Task statement: With the records as your source, report how many lines contain "cyan". Add no other words.

Working data:
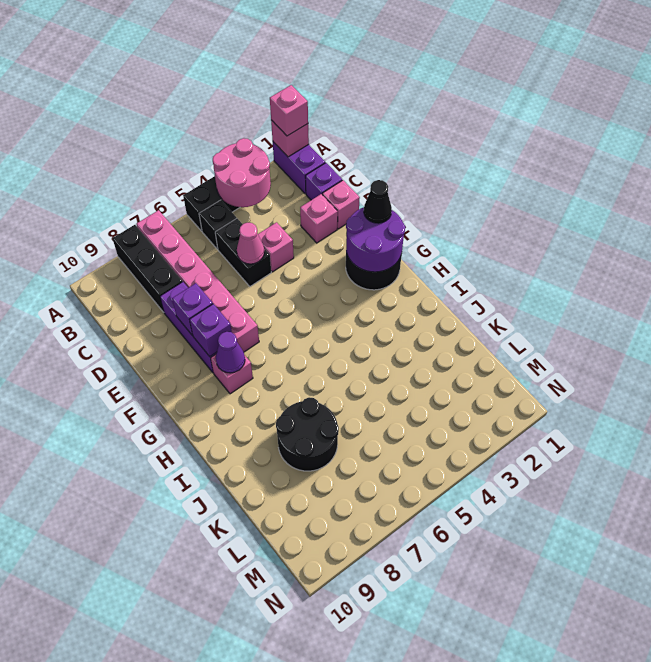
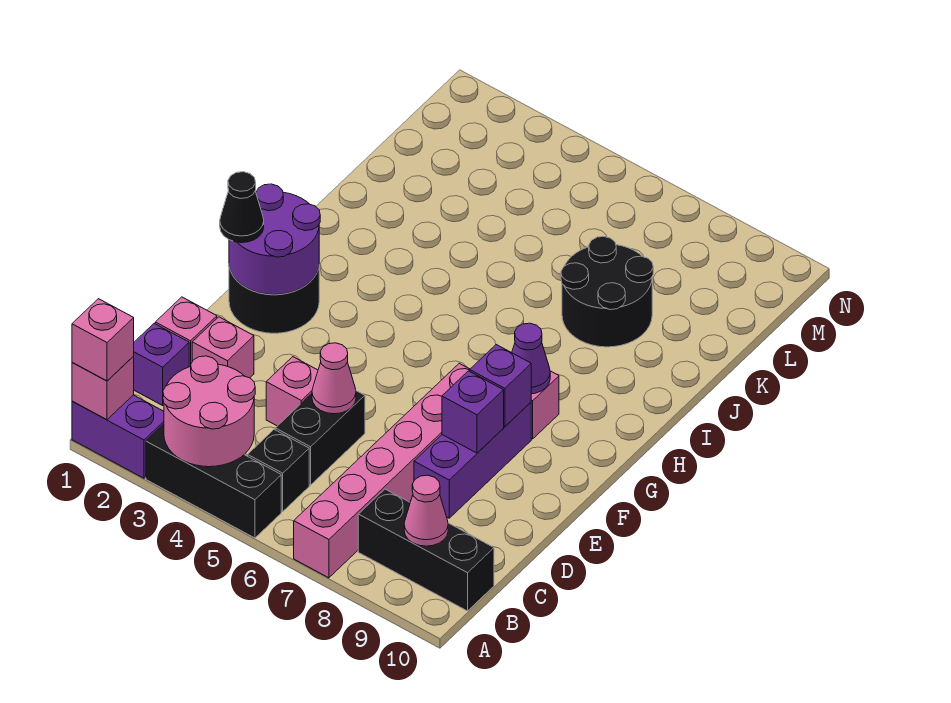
purple brick A1:B1 level 1 -> purple brick A1:A2 level 1
black brick A8:C8 level 1 -> black brick B8:B10 level 1
none -> pink cone B9 level 2

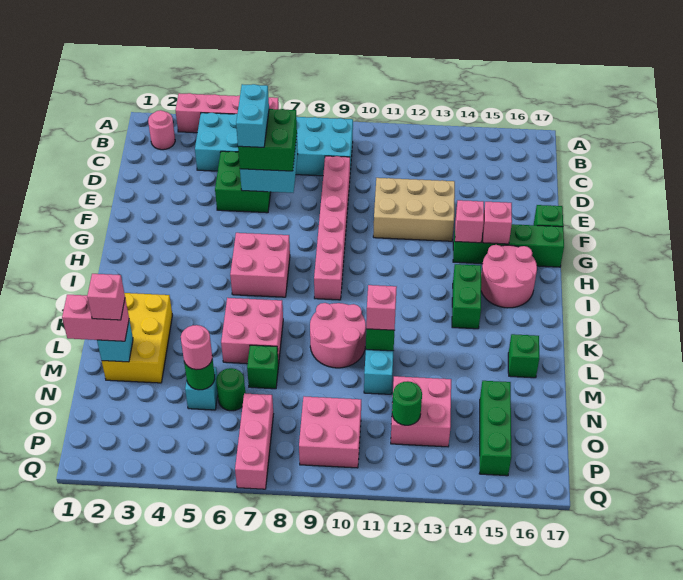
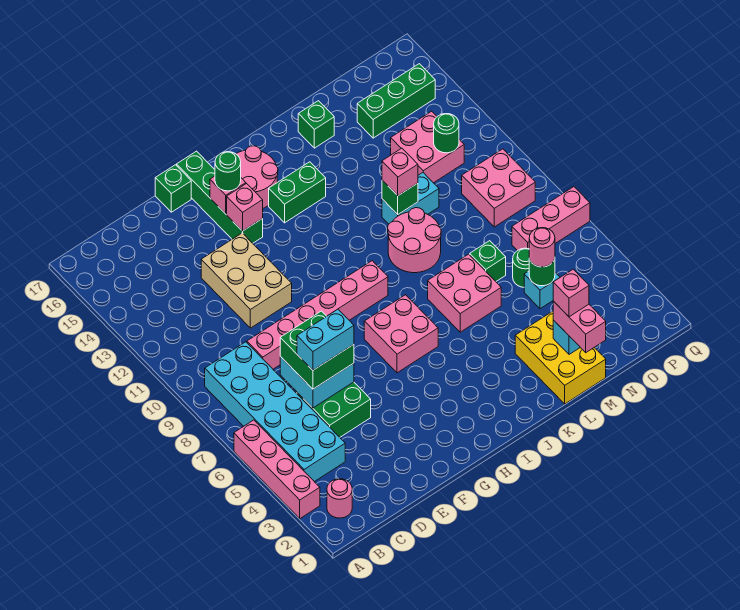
none -> green round brick G15 level 3
yellow brick K2:M3 level 1 -> yellow brick L1:M3 level 1

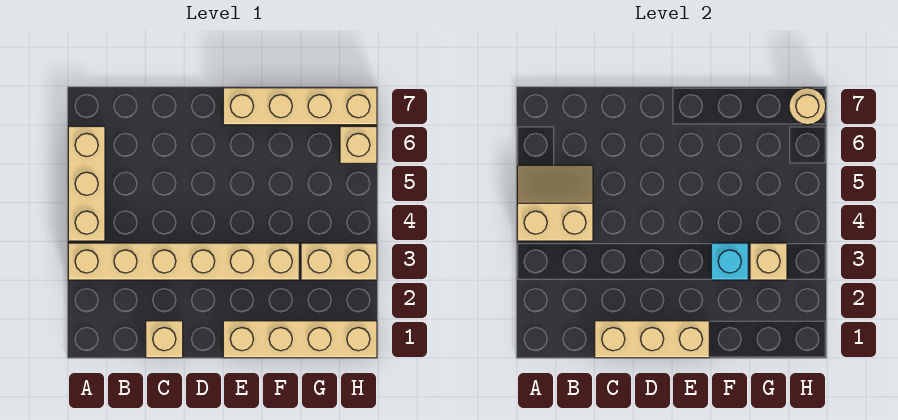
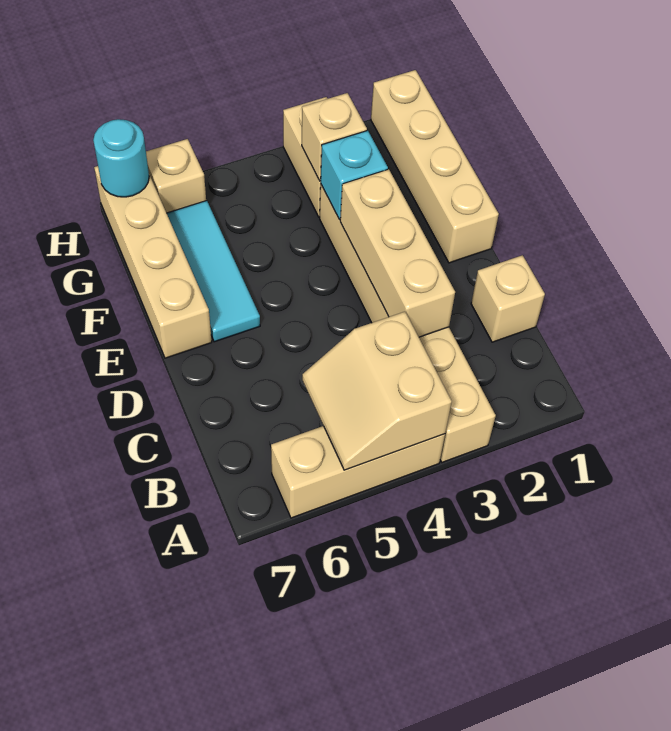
tan brick C1:E1 level 2 -> tan brick C3:E3 level 2
none -> cyan tile E6:G6 level 1
tan round brick H7 level 2 -> cyan round brick H7 level 2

Result below: 2